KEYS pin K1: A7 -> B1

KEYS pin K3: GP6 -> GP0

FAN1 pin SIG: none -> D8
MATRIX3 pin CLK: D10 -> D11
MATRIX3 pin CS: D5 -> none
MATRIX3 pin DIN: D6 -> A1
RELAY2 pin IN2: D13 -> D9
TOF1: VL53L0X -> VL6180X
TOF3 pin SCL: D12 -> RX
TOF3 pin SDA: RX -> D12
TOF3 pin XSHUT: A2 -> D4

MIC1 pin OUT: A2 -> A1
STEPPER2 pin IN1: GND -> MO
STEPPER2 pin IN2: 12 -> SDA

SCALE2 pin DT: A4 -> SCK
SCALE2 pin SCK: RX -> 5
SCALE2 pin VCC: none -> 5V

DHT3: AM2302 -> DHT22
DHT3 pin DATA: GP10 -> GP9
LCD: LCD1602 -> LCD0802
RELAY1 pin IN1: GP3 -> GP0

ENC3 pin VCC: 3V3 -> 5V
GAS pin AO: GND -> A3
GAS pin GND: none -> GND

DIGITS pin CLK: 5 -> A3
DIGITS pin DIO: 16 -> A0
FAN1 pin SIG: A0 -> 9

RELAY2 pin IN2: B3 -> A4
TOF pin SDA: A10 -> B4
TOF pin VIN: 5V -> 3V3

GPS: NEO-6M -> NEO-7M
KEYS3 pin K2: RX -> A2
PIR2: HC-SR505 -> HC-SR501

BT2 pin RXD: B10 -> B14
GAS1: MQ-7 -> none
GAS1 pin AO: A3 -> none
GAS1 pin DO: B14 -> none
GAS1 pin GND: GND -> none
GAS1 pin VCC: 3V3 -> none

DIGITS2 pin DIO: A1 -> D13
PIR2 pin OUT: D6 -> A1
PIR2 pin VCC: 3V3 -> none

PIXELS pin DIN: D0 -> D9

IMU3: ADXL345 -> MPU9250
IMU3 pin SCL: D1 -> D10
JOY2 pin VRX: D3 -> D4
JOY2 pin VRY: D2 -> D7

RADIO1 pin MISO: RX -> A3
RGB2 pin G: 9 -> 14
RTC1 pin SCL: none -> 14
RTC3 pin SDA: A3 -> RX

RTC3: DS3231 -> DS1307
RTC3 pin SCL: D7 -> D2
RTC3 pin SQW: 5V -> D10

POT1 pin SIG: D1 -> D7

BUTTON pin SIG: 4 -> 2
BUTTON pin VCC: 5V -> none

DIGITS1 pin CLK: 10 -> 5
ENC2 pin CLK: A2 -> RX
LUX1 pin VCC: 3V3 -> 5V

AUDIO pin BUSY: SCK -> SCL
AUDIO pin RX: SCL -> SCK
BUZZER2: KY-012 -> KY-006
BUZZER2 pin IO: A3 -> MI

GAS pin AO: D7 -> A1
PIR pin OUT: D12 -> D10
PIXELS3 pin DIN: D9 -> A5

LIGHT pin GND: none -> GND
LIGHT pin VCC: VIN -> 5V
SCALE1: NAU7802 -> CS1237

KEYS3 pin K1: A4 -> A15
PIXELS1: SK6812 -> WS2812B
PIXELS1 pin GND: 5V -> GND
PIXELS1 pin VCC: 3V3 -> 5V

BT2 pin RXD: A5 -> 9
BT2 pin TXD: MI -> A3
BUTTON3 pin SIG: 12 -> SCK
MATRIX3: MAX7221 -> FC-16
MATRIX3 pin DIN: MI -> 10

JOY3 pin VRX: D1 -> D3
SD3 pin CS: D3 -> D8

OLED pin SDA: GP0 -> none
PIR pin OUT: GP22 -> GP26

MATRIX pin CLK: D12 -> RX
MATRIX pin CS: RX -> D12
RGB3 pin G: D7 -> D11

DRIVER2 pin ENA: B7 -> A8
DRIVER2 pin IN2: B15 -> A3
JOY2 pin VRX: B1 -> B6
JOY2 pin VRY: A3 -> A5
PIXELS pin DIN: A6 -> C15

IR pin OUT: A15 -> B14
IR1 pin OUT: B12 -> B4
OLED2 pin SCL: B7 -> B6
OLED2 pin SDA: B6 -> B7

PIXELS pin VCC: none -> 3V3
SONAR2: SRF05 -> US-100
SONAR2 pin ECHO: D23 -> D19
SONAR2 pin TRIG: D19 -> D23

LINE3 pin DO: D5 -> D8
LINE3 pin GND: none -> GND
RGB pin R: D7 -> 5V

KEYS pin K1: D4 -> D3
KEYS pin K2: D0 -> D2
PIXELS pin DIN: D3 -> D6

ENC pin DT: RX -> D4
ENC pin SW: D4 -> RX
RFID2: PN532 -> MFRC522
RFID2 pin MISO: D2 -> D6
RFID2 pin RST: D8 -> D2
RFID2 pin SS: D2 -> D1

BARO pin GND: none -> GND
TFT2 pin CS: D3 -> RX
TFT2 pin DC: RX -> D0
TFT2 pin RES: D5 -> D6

#### Work task:
With the line containing "RGB2 pin G: 9 -> 14" as the start and the last line of the material above as the end, copy that run of lines exactly, both ends included, and nothing more.

#### Answer space:
RGB2 pin G: 9 -> 14
RTC1 pin SCL: none -> 14
RTC3 pin SDA: A3 -> RX

RTC3: DS3231 -> DS1307
RTC3 pin SCL: D7 -> D2
RTC3 pin SQW: 5V -> D10

POT1 pin SIG: D1 -> D7

BUTTON pin SIG: 4 -> 2
BUTTON pin VCC: 5V -> none

DIGITS1 pin CLK: 10 -> 5
ENC2 pin CLK: A2 -> RX
LUX1 pin VCC: 3V3 -> 5V

AUDIO pin BUSY: SCK -> SCL
AUDIO pin RX: SCL -> SCK
BUZZER2: KY-012 -> KY-006
BUZZER2 pin IO: A3 -> MI

GAS pin AO: D7 -> A1
PIR pin OUT: D12 -> D10
PIXELS3 pin DIN: D9 -> A5

LIGHT pin GND: none -> GND
LIGHT pin VCC: VIN -> 5V
SCALE1: NAU7802 -> CS1237

KEYS3 pin K1: A4 -> A15
PIXELS1: SK6812 -> WS2812B
PIXELS1 pin GND: 5V -> GND
PIXELS1 pin VCC: 3V3 -> 5V

BT2 pin RXD: A5 -> 9
BT2 pin TXD: MI -> A3
BUTTON3 pin SIG: 12 -> SCK
MATRIX3: MAX7221 -> FC-16
MATRIX3 pin DIN: MI -> 10

JOY3 pin VRX: D1 -> D3
SD3 pin CS: D3 -> D8

OLED pin SDA: GP0 -> none
PIR pin OUT: GP22 -> GP26

MATRIX pin CLK: D12 -> RX
MATRIX pin CS: RX -> D12
RGB3 pin G: D7 -> D11

DRIVER2 pin ENA: B7 -> A8
DRIVER2 pin IN2: B15 -> A3
JOY2 pin VRX: B1 -> B6
JOY2 pin VRY: A3 -> A5
PIXELS pin DIN: A6 -> C15

IR pin OUT: A15 -> B14
IR1 pin OUT: B12 -> B4
OLED2 pin SCL: B7 -> B6
OLED2 pin SDA: B6 -> B7

PIXELS pin VCC: none -> 3V3
SONAR2: SRF05 -> US-100
SONAR2 pin ECHO: D23 -> D19
SONAR2 pin TRIG: D19 -> D23

LINE3 pin DO: D5 -> D8
LINE3 pin GND: none -> GND
RGB pin R: D7 -> 5V

KEYS pin K1: D4 -> D3
KEYS pin K2: D0 -> D2
PIXELS pin DIN: D3 -> D6

ENC pin DT: RX -> D4
ENC pin SW: D4 -> RX
RFID2: PN532 -> MFRC522
RFID2 pin MISO: D2 -> D6
RFID2 pin RST: D8 -> D2
RFID2 pin SS: D2 -> D1

BARO pin GND: none -> GND
TFT2 pin CS: D3 -> RX
TFT2 pin DC: RX -> D0
TFT2 pin RES: D5 -> D6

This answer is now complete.